═══ Supplied records

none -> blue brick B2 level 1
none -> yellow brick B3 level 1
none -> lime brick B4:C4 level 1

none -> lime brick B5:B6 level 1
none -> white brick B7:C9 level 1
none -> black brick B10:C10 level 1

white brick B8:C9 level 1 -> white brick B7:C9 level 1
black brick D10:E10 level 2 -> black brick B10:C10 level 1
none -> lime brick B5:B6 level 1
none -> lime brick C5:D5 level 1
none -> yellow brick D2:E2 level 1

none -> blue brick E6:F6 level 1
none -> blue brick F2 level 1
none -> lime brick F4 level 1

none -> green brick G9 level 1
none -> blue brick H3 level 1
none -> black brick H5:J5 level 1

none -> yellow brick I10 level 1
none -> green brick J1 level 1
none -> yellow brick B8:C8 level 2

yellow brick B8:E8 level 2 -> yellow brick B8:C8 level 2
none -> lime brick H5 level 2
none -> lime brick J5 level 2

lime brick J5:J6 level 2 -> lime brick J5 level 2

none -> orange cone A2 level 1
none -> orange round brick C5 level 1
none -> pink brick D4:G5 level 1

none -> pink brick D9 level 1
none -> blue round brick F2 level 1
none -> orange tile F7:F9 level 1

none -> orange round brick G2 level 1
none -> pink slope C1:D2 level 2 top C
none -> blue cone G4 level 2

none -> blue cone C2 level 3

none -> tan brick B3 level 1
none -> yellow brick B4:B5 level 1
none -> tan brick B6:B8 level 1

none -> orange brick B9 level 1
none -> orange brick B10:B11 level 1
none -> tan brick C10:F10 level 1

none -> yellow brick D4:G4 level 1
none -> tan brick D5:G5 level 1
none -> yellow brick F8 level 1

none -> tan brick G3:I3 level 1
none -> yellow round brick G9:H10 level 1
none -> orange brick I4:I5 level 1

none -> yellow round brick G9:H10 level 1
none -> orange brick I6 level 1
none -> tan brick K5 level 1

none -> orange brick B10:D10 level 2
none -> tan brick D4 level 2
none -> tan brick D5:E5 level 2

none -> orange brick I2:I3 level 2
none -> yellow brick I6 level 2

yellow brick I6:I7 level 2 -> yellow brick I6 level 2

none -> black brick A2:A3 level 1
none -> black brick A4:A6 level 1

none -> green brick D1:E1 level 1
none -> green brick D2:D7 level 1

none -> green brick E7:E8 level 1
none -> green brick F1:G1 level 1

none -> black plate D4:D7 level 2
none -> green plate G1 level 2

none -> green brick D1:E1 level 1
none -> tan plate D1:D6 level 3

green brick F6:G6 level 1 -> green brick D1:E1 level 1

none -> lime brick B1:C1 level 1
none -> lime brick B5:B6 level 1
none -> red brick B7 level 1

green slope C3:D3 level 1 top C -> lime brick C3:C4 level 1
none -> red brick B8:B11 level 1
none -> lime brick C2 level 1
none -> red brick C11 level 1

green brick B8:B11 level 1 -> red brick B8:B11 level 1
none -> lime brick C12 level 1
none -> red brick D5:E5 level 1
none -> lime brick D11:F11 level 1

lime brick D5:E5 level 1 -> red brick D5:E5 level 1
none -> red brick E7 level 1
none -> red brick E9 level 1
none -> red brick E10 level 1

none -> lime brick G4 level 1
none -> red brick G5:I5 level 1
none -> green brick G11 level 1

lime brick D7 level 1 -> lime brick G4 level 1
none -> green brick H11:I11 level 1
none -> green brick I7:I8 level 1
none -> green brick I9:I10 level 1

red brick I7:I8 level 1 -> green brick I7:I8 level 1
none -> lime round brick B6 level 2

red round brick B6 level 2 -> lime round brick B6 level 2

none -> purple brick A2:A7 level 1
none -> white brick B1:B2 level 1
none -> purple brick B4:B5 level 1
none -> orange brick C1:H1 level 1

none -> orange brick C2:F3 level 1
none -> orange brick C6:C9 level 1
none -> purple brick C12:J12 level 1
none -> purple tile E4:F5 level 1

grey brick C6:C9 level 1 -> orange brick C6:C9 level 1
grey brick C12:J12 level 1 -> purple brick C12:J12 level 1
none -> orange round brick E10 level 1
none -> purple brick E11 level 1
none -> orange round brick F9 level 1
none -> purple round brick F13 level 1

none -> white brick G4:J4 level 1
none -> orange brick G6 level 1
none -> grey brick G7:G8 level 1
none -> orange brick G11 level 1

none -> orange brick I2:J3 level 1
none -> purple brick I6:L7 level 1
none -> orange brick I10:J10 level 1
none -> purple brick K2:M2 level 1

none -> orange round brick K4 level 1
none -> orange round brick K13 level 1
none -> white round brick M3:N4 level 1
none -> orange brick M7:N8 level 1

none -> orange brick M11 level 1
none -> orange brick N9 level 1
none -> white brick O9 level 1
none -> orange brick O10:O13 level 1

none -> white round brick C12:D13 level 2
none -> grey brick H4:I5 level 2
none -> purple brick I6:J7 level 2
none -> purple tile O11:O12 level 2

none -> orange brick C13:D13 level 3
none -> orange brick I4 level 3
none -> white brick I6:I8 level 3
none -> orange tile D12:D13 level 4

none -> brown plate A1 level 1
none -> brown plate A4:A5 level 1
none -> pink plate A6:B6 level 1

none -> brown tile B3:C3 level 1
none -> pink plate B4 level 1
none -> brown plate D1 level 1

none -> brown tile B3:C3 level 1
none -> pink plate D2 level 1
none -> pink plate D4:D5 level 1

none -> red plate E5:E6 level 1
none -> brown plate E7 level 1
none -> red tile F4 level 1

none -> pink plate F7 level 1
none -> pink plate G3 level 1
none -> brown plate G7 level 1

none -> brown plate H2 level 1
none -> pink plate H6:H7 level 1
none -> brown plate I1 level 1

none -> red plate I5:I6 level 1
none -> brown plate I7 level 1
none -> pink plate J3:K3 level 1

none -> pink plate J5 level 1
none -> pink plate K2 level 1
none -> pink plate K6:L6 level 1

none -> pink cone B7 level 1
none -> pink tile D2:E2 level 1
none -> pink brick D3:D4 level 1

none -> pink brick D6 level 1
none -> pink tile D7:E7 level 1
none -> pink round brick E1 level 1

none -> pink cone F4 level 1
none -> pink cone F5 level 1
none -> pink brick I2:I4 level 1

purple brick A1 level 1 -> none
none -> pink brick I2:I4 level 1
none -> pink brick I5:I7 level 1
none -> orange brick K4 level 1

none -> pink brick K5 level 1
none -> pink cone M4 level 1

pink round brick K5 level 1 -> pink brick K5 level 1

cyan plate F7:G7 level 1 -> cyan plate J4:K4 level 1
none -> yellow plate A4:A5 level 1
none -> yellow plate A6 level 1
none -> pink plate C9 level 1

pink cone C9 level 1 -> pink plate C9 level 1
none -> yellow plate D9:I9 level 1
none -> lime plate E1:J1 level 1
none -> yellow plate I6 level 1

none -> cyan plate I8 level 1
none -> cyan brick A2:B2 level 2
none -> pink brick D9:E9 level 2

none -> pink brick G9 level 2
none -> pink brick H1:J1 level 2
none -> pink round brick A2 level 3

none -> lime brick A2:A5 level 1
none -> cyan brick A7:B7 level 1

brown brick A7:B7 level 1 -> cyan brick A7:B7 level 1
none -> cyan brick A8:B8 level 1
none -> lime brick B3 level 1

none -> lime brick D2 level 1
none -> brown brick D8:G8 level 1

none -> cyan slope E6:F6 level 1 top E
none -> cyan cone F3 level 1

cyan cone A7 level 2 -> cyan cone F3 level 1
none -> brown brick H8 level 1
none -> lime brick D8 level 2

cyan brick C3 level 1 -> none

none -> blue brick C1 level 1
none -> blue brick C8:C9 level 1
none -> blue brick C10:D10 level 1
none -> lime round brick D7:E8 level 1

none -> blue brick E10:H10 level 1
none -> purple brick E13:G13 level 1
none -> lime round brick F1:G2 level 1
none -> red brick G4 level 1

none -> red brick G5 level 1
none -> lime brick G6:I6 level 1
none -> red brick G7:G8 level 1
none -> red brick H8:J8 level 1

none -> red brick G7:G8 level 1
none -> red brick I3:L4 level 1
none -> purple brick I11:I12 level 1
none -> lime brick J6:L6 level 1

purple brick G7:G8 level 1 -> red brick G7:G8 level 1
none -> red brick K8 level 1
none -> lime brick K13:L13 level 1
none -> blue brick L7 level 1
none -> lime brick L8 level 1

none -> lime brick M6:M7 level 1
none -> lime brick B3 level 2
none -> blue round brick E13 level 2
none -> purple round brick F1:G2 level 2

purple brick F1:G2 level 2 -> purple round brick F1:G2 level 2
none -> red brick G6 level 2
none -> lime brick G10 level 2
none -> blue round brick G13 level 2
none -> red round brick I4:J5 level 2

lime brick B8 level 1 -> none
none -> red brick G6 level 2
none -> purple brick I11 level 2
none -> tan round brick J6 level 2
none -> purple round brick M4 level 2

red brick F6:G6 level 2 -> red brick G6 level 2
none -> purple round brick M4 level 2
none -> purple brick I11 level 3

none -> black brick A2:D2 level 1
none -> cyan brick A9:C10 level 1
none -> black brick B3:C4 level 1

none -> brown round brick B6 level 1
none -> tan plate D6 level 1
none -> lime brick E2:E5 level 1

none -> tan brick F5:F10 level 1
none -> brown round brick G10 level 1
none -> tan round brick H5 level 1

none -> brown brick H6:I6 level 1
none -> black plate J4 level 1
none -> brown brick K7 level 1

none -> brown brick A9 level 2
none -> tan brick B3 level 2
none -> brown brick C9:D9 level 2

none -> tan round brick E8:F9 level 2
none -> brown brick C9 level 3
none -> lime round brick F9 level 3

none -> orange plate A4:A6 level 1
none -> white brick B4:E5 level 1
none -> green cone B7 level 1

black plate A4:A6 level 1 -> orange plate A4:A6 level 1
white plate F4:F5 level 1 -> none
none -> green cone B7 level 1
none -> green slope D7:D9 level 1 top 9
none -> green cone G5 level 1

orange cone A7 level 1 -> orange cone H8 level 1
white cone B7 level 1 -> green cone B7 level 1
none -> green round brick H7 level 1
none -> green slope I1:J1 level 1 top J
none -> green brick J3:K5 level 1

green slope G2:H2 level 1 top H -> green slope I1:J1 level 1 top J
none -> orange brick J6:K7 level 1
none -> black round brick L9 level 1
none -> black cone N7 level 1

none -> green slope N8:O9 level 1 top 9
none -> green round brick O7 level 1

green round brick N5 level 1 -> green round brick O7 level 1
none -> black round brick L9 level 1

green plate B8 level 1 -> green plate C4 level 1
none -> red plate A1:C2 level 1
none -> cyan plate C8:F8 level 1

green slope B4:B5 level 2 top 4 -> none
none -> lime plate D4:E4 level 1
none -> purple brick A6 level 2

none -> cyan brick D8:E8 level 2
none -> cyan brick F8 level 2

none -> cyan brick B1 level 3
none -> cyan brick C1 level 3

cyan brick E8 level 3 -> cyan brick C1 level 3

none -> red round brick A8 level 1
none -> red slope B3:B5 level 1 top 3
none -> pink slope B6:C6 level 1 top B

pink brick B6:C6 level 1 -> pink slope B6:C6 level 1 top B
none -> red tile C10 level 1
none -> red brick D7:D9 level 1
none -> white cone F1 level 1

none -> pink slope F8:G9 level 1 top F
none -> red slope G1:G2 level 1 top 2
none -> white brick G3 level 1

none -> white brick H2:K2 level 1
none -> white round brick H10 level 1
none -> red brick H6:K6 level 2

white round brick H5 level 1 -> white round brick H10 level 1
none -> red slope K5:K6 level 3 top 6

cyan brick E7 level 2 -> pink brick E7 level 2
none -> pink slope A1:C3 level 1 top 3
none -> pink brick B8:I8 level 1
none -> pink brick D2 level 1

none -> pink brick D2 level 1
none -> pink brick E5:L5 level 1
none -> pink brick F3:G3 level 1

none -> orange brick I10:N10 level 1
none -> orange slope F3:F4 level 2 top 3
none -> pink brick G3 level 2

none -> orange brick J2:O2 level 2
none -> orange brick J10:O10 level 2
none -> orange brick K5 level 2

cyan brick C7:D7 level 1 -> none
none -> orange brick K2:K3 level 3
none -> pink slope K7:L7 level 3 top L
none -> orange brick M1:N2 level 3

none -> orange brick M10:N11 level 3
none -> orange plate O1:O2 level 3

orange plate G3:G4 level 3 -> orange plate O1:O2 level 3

══════

**Work request**
As listed above, the lines from the line with "none -> pink plate C9 level 1" to the line with "none -> blue brick C1 level 1" are to be echoed exactly, with both ends included and nothing added.

**Exercise response**
none -> pink plate C9 level 1

pink cone C9 level 1 -> pink plate C9 level 1
none -> yellow plate D9:I9 level 1
none -> lime plate E1:J1 level 1
none -> yellow plate I6 level 1

none -> cyan plate I8 level 1
none -> cyan brick A2:B2 level 2
none -> pink brick D9:E9 level 2

none -> pink brick G9 level 2
none -> pink brick H1:J1 level 2
none -> pink round brick A2 level 3

none -> lime brick A2:A5 level 1
none -> cyan brick A7:B7 level 1

brown brick A7:B7 level 1 -> cyan brick A7:B7 level 1
none -> cyan brick A8:B8 level 1
none -> lime brick B3 level 1

none -> lime brick D2 level 1
none -> brown brick D8:G8 level 1

none -> cyan slope E6:F6 level 1 top E
none -> cyan cone F3 level 1

cyan cone A7 level 2 -> cyan cone F3 level 1
none -> brown brick H8 level 1
none -> lime brick D8 level 2

cyan brick C3 level 1 -> none

none -> blue brick C1 level 1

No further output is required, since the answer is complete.